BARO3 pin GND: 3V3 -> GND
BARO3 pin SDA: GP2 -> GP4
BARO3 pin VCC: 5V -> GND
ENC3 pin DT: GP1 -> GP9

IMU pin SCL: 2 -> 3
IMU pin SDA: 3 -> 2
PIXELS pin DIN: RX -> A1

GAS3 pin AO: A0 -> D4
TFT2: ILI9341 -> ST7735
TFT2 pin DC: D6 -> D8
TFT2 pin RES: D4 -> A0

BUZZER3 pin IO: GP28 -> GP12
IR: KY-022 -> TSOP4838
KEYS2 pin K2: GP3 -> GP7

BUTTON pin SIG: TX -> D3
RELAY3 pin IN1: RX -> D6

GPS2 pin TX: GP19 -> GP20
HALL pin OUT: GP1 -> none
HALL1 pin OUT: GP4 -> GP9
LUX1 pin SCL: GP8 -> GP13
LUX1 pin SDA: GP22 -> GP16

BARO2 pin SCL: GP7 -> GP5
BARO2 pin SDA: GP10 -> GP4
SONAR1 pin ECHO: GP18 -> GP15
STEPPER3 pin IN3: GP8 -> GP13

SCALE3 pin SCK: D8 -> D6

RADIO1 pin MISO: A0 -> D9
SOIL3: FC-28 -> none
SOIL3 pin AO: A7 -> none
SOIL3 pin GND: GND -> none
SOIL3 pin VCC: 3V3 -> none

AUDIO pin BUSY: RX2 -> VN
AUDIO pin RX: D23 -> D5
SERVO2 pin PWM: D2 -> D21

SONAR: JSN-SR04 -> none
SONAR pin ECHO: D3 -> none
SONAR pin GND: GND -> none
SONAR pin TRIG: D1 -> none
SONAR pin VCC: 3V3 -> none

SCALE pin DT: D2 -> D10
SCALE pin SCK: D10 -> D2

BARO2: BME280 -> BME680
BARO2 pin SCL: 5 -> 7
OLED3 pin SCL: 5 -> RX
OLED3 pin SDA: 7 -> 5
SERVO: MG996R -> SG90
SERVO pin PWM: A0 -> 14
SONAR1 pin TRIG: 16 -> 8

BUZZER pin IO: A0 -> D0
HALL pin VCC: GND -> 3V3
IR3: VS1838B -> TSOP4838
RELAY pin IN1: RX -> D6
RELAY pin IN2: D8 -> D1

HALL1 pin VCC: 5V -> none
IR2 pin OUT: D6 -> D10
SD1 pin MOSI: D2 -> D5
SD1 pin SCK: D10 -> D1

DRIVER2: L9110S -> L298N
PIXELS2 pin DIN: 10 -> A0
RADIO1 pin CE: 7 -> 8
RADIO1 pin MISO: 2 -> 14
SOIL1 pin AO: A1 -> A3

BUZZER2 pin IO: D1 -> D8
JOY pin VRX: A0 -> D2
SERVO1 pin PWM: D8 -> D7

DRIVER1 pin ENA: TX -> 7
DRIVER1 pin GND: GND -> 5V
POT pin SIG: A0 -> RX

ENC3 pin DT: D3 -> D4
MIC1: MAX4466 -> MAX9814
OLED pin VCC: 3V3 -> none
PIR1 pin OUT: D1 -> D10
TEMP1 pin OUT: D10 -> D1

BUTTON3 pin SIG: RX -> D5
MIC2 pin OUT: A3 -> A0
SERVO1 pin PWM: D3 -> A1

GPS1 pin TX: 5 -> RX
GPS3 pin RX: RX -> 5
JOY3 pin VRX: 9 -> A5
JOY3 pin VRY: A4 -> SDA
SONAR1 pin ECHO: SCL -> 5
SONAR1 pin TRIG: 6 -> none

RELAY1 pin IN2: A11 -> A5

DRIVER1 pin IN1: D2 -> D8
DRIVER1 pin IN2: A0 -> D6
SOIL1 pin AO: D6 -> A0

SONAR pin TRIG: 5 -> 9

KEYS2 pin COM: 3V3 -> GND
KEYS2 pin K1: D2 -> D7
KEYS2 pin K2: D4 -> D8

****

■ Activity:
Retype all of the data exactly. Leave nothing out.

■ Result of the exercise:
BARO3 pin GND: 3V3 -> GND
BARO3 pin SDA: GP2 -> GP4
BARO3 pin VCC: 5V -> GND
ENC3 pin DT: GP1 -> GP9

IMU pin SCL: 2 -> 3
IMU pin SDA: 3 -> 2
PIXELS pin DIN: RX -> A1

GAS3 pin AO: A0 -> D4
TFT2: ILI9341 -> ST7735
TFT2 pin DC: D6 -> D8
TFT2 pin RES: D4 -> A0

BUZZER3 pin IO: GP28 -> GP12
IR: KY-022 -> TSOP4838
KEYS2 pin K2: GP3 -> GP7

BUTTON pin SIG: TX -> D3
RELAY3 pin IN1: RX -> D6

GPS2 pin TX: GP19 -> GP20
HALL pin OUT: GP1 -> none
HALL1 pin OUT: GP4 -> GP9
LUX1 pin SCL: GP8 -> GP13
LUX1 pin SDA: GP22 -> GP16

BARO2 pin SCL: GP7 -> GP5
BARO2 pin SDA: GP10 -> GP4
SONAR1 pin ECHO: GP18 -> GP15
STEPPER3 pin IN3: GP8 -> GP13

SCALE3 pin SCK: D8 -> D6

RADIO1 pin MISO: A0 -> D9
SOIL3: FC-28 -> none
SOIL3 pin AO: A7 -> none
SOIL3 pin GND: GND -> none
SOIL3 pin VCC: 3V3 -> none

AUDIO pin BUSY: RX2 -> VN
AUDIO pin RX: D23 -> D5
SERVO2 pin PWM: D2 -> D21

SONAR: JSN-SR04 -> none
SONAR pin ECHO: D3 -> none
SONAR pin GND: GND -> none
SONAR pin TRIG: D1 -> none
SONAR pin VCC: 3V3 -> none

SCALE pin DT: D2 -> D10
SCALE pin SCK: D10 -> D2

BARO2: BME280 -> BME680
BARO2 pin SCL: 5 -> 7
OLED3 pin SCL: 5 -> RX
OLED3 pin SDA: 7 -> 5
SERVO: MG996R -> SG90
SERVO pin PWM: A0 -> 14
SONAR1 pin TRIG: 16 -> 8

BUZZER pin IO: A0 -> D0
HALL pin VCC: GND -> 3V3
IR3: VS1838B -> TSOP4838
RELAY pin IN1: RX -> D6
RELAY pin IN2: D8 -> D1

HALL1 pin VCC: 5V -> none
IR2 pin OUT: D6 -> D10
SD1 pin MOSI: D2 -> D5
SD1 pin SCK: D10 -> D1

DRIVER2: L9110S -> L298N
PIXELS2 pin DIN: 10 -> A0
RADIO1 pin CE: 7 -> 8
RADIO1 pin MISO: 2 -> 14
SOIL1 pin AO: A1 -> A3

BUZZER2 pin IO: D1 -> D8
JOY pin VRX: A0 -> D2
SERVO1 pin PWM: D8 -> D7

DRIVER1 pin ENA: TX -> 7
DRIVER1 pin GND: GND -> 5V
POT pin SIG: A0 -> RX

ENC3 pin DT: D3 -> D4
MIC1: MAX4466 -> MAX9814
OLED pin VCC: 3V3 -> none
PIR1 pin OUT: D1 -> D10
TEMP1 pin OUT: D10 -> D1

BUTTON3 pin SIG: RX -> D5
MIC2 pin OUT: A3 -> A0
SERVO1 pin PWM: D3 -> A1

GPS1 pin TX: 5 -> RX
GPS3 pin RX: RX -> 5
JOY3 pin VRX: 9 -> A5
JOY3 pin VRY: A4 -> SDA
SONAR1 pin ECHO: SCL -> 5
SONAR1 pin TRIG: 6 -> none

RELAY1 pin IN2: A11 -> A5

DRIVER1 pin IN1: D2 -> D8
DRIVER1 pin IN2: A0 -> D6
SOIL1 pin AO: D6 -> A0

SONAR pin TRIG: 5 -> 9

KEYS2 pin COM: 3V3 -> GND
KEYS2 pin K1: D2 -> D7
KEYS2 pin K2: D4 -> D8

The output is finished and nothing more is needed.